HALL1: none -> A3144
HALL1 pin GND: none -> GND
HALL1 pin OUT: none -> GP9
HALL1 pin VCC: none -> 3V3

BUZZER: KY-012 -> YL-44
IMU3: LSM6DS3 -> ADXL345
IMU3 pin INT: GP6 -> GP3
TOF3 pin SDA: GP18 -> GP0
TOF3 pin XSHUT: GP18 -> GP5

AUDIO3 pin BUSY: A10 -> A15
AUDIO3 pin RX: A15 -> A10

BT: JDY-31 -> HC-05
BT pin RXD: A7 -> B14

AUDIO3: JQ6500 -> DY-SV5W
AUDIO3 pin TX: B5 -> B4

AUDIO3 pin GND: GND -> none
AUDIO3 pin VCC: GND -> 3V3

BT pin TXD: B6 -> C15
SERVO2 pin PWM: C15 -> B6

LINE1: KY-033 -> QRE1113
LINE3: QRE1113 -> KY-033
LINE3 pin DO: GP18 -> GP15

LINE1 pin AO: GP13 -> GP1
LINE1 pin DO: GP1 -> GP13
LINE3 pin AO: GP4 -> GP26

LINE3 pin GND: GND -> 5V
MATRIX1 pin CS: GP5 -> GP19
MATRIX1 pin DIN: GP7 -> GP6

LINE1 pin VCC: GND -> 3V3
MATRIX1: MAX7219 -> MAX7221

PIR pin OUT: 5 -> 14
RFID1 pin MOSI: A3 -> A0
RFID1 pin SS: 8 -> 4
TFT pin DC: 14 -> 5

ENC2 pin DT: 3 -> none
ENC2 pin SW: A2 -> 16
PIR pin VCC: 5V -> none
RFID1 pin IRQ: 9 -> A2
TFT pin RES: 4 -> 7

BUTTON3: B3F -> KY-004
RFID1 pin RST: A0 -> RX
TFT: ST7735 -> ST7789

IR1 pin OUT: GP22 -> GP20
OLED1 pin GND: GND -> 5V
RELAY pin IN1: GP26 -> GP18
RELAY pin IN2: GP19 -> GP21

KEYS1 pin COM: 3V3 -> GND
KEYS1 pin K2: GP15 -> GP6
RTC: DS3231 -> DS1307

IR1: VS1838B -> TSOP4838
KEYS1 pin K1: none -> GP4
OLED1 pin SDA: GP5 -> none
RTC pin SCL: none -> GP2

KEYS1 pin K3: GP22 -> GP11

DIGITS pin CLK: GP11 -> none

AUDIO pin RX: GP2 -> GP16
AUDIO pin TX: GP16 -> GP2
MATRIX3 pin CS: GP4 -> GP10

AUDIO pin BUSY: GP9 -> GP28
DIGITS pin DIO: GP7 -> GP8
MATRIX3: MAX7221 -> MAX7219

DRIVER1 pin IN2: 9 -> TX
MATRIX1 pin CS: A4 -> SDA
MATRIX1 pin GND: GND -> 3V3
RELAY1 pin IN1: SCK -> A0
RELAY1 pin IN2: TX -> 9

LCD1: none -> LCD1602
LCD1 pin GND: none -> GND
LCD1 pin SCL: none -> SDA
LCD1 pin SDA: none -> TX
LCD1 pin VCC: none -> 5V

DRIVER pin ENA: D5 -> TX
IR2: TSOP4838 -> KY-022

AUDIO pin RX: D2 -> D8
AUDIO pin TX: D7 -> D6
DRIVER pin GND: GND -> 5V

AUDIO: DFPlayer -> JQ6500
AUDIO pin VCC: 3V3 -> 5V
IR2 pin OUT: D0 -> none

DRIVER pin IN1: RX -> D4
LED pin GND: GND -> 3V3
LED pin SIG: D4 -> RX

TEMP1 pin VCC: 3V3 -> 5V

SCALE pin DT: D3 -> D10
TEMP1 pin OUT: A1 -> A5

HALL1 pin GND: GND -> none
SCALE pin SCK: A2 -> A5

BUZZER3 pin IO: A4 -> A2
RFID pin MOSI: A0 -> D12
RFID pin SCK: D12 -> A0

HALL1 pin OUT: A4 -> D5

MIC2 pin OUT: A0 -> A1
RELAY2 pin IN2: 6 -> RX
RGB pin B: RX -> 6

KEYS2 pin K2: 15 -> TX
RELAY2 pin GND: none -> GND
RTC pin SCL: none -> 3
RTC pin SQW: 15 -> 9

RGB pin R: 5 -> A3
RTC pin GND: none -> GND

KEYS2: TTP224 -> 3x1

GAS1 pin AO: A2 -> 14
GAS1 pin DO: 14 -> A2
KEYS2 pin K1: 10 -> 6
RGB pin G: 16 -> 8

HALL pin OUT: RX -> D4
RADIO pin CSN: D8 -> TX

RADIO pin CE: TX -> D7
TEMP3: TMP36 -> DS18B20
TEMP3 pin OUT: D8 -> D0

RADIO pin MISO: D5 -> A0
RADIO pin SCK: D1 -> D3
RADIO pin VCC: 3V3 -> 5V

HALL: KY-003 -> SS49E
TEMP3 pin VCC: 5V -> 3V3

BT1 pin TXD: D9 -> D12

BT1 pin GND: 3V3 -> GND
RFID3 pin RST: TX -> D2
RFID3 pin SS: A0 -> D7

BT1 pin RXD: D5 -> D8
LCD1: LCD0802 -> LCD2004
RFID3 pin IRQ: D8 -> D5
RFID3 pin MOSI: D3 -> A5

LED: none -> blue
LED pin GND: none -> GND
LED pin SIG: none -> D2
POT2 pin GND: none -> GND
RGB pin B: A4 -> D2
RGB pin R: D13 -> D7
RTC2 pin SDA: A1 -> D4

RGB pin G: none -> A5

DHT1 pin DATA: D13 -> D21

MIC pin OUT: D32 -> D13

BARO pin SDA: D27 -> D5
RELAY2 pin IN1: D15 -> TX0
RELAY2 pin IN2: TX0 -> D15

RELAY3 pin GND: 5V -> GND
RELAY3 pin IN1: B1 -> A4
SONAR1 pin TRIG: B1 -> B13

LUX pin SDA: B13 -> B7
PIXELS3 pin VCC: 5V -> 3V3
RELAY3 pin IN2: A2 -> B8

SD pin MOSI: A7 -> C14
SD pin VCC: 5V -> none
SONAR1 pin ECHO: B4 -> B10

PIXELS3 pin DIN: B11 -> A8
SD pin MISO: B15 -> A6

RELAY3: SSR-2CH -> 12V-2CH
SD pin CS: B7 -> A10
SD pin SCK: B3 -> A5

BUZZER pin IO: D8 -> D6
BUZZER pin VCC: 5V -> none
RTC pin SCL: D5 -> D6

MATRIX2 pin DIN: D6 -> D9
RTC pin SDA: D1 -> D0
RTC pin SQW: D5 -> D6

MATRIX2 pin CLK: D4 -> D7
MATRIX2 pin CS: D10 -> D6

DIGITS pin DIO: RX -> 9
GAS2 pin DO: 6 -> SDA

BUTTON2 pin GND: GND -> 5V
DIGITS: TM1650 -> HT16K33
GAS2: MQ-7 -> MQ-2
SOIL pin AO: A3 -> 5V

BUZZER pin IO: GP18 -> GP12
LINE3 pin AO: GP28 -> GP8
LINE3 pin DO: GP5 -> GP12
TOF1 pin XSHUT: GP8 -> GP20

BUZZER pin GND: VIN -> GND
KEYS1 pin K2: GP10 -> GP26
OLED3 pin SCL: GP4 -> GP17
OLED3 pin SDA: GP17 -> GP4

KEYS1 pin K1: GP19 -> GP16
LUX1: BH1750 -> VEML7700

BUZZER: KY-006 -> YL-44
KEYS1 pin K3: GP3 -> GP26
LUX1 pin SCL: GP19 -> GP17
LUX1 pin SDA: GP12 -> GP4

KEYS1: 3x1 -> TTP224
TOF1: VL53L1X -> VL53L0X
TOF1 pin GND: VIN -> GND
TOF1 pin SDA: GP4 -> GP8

— Requirement —
All that belongs in the answer is the run of lines above from the line containing "LCD1 pin SDA: none -> TX" through the line containing "IR2 pin OUT: D0 -> none", exactly as written.

— Answer for the task —
LCD1 pin SDA: none -> TX
LCD1 pin VCC: none -> 5V

DRIVER pin ENA: D5 -> TX
IR2: TSOP4838 -> KY-022

AUDIO pin RX: D2 -> D8
AUDIO pin TX: D7 -> D6
DRIVER pin GND: GND -> 5V

AUDIO: DFPlayer -> JQ6500
AUDIO pin VCC: 3V3 -> 5V
IR2 pin OUT: D0 -> none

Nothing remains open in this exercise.